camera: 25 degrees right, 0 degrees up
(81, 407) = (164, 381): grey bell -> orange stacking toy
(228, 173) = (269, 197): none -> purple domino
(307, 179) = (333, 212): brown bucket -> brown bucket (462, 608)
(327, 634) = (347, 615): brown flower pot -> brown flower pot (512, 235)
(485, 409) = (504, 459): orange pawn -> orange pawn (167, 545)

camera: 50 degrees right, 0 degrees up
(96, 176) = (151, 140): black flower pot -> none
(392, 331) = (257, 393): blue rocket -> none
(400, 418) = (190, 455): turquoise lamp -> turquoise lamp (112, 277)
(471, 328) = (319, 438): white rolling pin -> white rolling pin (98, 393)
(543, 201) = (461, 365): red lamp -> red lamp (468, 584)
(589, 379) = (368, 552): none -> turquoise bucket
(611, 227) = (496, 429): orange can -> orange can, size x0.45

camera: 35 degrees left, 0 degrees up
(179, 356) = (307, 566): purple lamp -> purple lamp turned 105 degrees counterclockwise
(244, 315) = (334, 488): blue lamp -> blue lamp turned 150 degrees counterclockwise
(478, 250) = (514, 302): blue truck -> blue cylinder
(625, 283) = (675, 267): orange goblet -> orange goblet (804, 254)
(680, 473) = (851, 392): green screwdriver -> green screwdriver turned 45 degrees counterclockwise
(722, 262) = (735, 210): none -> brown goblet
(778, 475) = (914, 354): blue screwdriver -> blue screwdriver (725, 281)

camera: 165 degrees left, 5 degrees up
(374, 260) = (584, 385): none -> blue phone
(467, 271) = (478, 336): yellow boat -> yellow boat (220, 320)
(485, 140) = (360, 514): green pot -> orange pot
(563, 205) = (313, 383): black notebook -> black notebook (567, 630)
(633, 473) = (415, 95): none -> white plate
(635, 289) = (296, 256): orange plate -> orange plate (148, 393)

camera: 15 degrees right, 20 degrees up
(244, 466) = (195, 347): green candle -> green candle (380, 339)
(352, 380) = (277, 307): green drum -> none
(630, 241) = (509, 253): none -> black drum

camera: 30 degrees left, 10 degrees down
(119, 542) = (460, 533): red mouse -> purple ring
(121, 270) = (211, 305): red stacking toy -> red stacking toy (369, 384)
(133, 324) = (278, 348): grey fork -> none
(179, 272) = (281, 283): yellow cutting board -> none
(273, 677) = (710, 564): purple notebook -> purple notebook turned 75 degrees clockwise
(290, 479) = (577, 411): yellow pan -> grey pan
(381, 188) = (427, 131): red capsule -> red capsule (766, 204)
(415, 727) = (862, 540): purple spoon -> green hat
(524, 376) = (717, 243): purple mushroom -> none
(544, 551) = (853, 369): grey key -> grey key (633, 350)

═══

— THE TASK —
Check each line of the data above for the word "left", then state how many lines have it. Give the number alone.

— EXERCISE RESULT —
3